Supplied data -

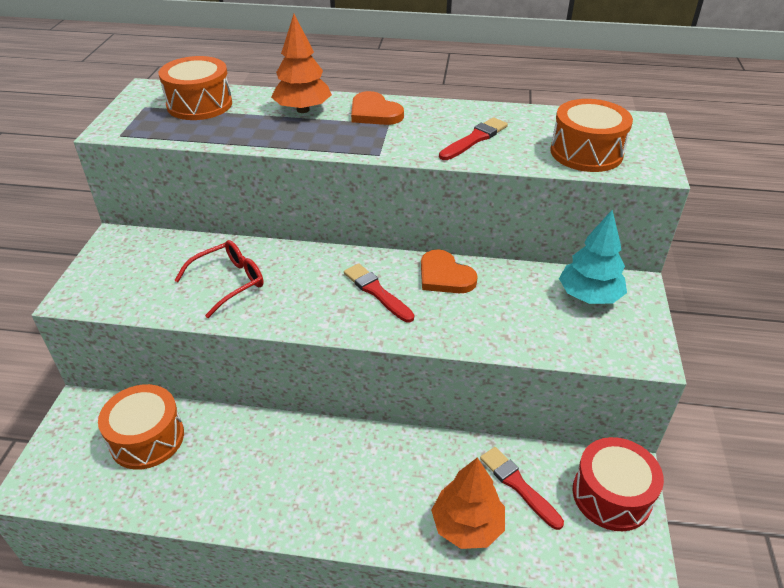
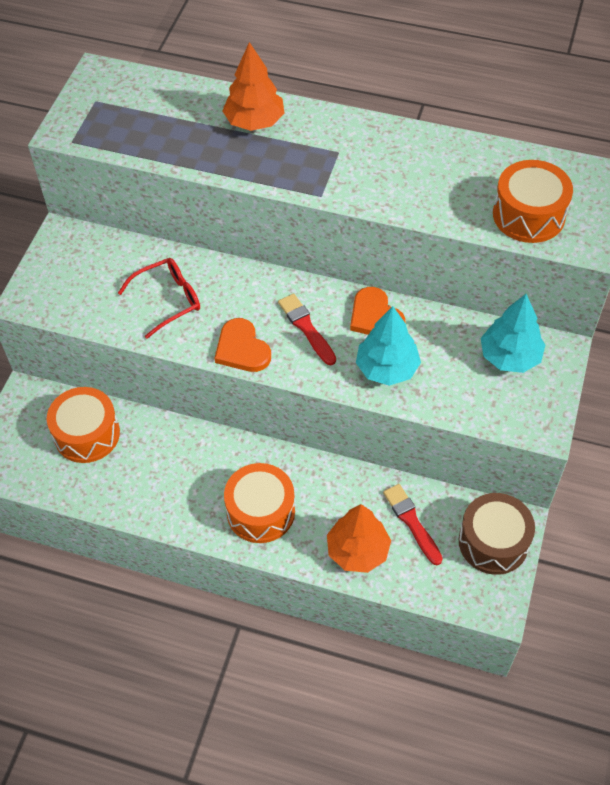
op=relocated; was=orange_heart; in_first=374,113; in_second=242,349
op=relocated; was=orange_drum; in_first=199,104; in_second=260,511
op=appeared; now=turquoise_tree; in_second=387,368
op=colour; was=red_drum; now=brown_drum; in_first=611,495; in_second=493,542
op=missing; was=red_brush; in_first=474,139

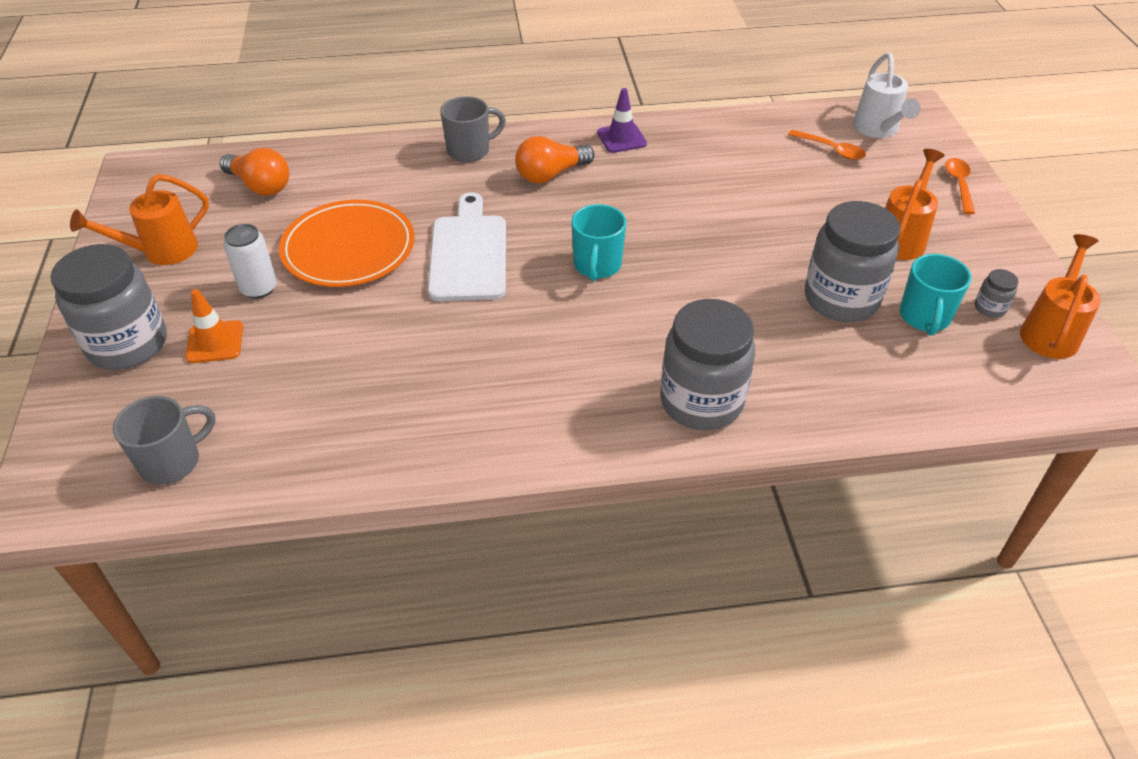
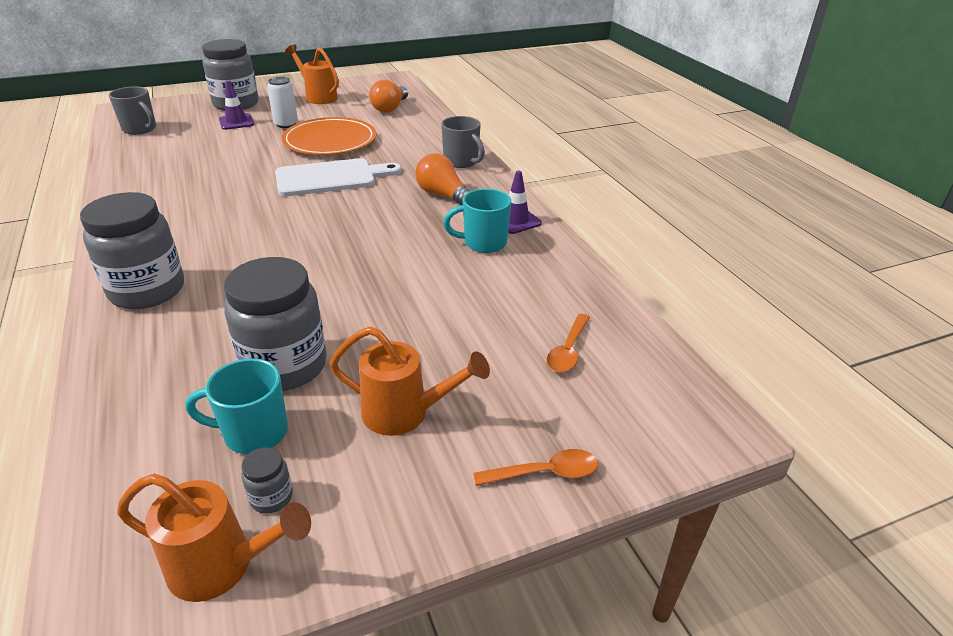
op=colour; was=orange_traffic_cone; now=purple_traffic_cone; in_first=215,342; in_second=236,122
op=relocated; was=turquoise_mug; in_first=597,266; in_second=483,243
op=missing; was=white_watering_can; in_first=878,129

Exercise description - For this exercise, transcribe exactly only the lines from the one containing "op=appeared; now=turquoise_tree; in_second=387,368" through the end of the listing, inclusive, without the pictures.

Expected output -
op=appeared; now=turquoise_tree; in_second=387,368
op=colour; was=red_drum; now=brown_drum; in_first=611,495; in_second=493,542
op=missing; was=red_brush; in_first=474,139

op=colour; was=orange_traffic_cone; now=purple_traffic_cone; in_first=215,342; in_second=236,122
op=relocated; was=turquoise_mug; in_first=597,266; in_second=483,243
op=missing; was=white_watering_can; in_first=878,129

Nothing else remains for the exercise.